● **Task directions**: Any images in the material are to be dropped while every line is retyped exactly.

○ ○ ○ ○ ○ ○ ○

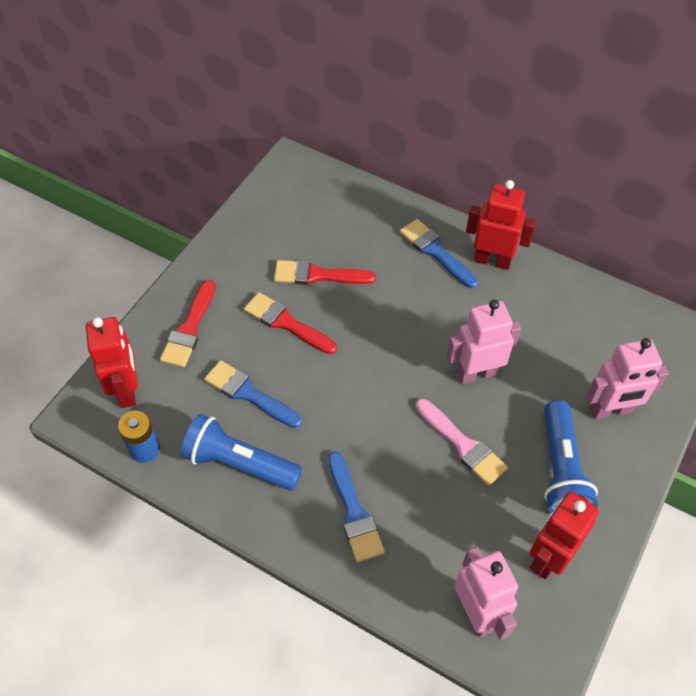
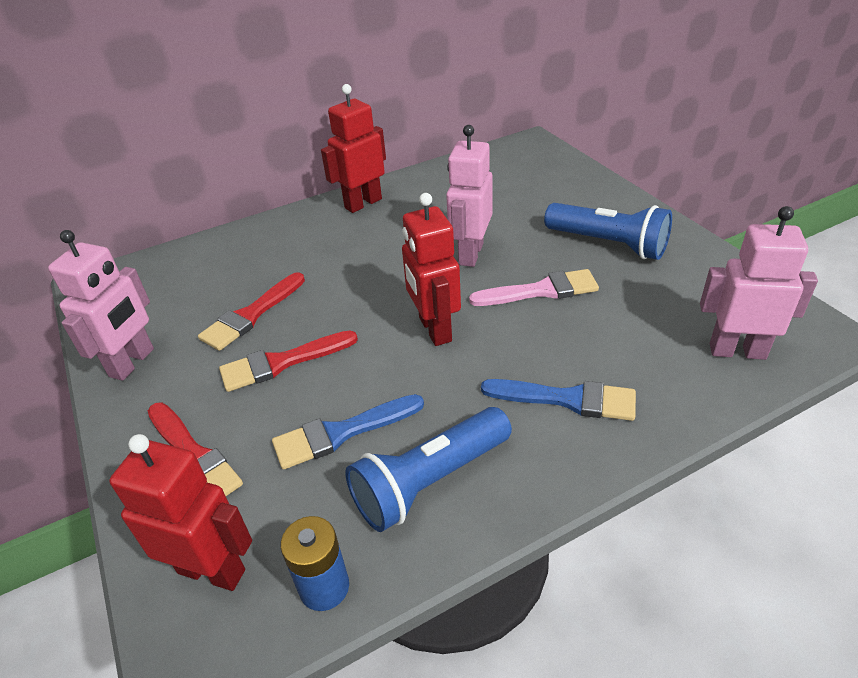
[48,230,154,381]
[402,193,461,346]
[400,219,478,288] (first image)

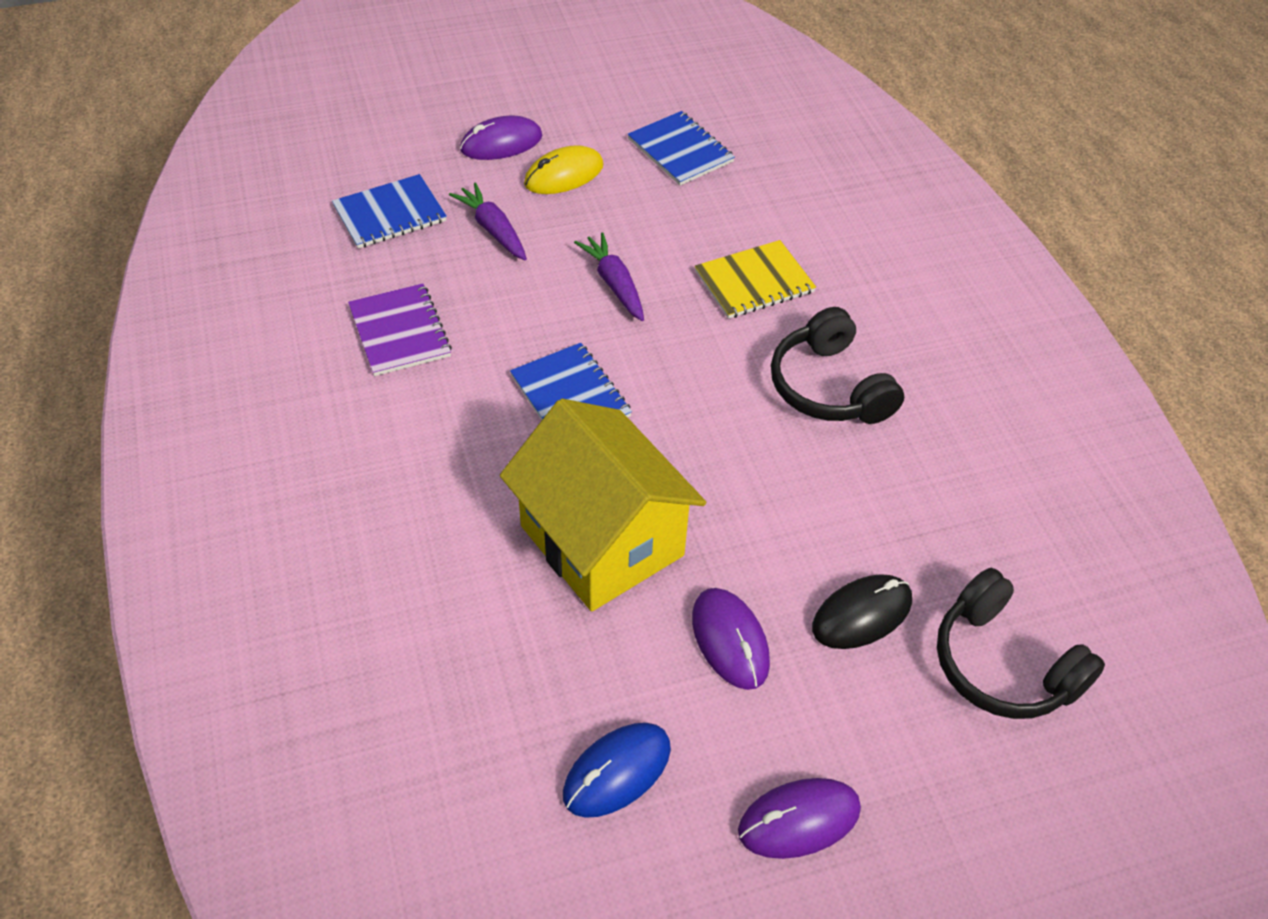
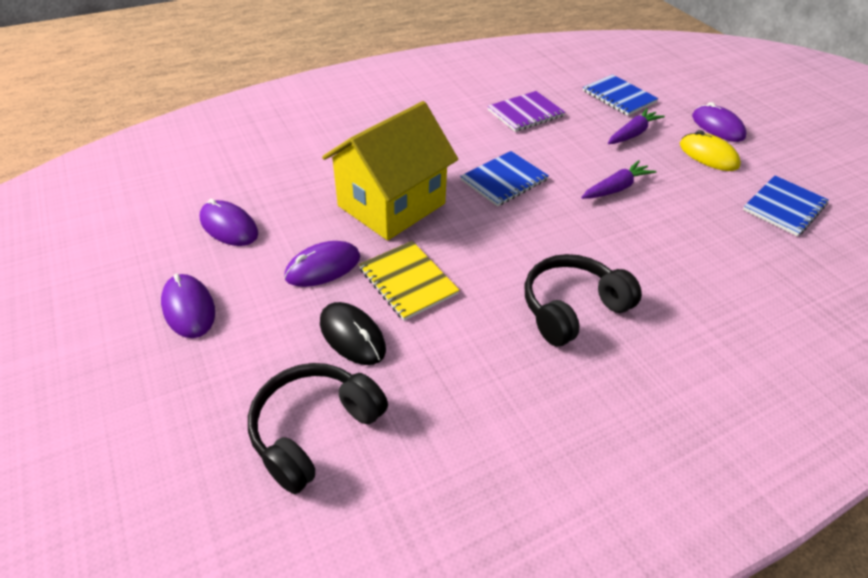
[200,199,258,246]
[359,241,460,321]

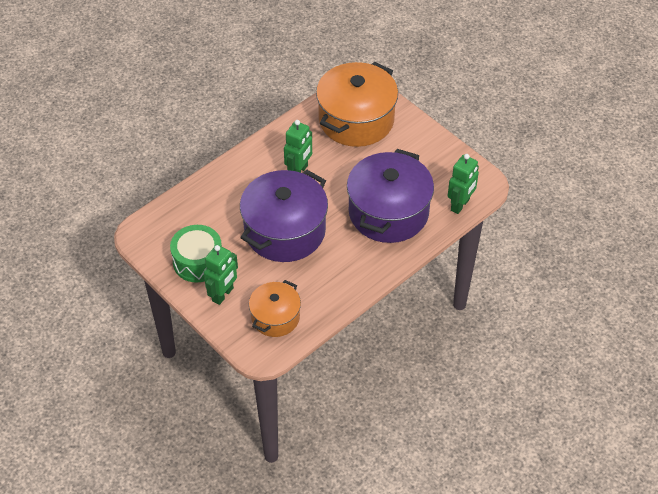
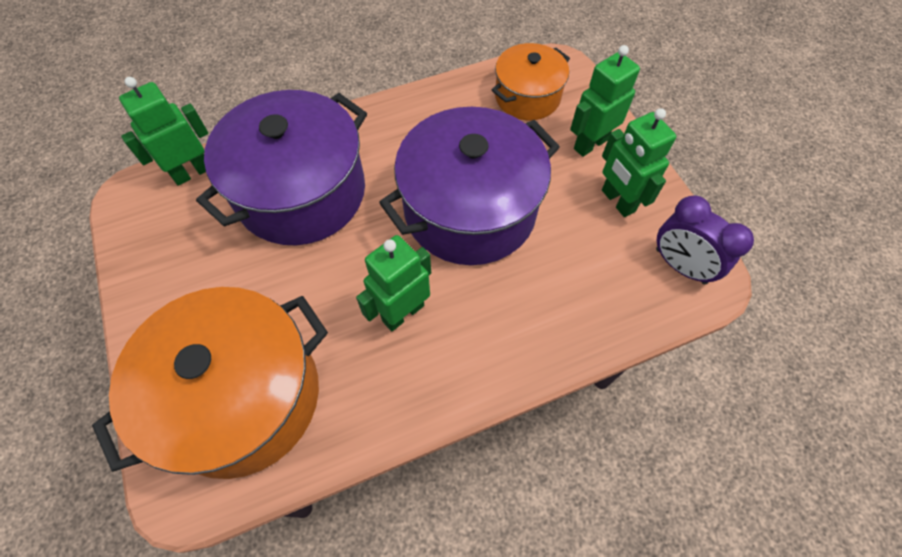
[602,108,677,217]
[656,195,754,284]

○ ○ ○ ○ ○ ○ ○

● **Task solution**:
[48,230,154,381]
[402,193,461,346]
[400,219,478,288] (first image)

[200,199,258,246]
[359,241,460,321]

[602,108,677,217]
[656,195,754,284]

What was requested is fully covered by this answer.